[THE PROBLEM]: Below are some records. Return exactly the lines from the one containing "(311, 300) = (316, 253): black" through the one containing "(384, 286) = (376, 294): turquoise", both included, and only those.

[ENTRIES SUPPLIED]:
______

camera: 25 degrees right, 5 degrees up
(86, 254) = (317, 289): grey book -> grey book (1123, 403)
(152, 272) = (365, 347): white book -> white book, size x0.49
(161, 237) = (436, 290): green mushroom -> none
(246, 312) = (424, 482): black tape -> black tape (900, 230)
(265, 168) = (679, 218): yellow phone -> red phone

______

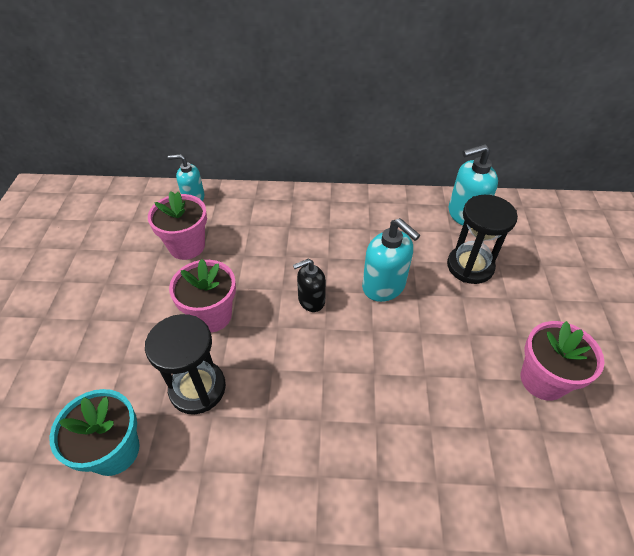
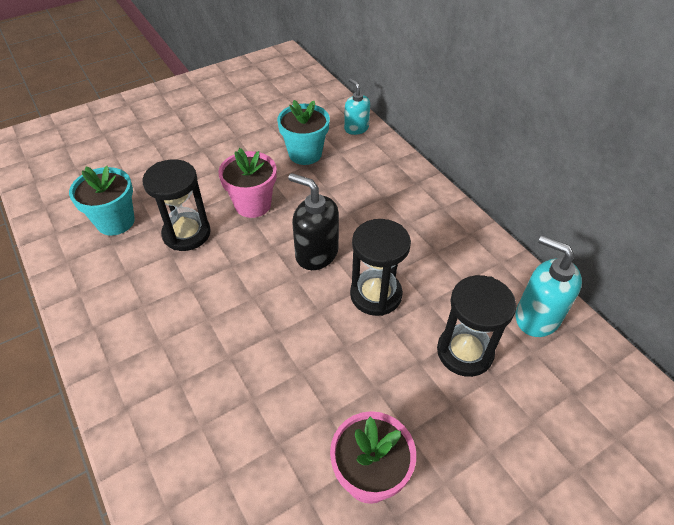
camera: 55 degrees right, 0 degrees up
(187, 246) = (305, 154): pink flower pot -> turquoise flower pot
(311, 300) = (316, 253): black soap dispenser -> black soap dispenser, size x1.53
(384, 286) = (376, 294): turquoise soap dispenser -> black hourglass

______

[WRITTEN SOLUTION]:
(311, 300) = (316, 253): black soap dispenser -> black soap dispenser, size x1.53
(384, 286) = (376, 294): turquoise soap dispenser -> black hourglass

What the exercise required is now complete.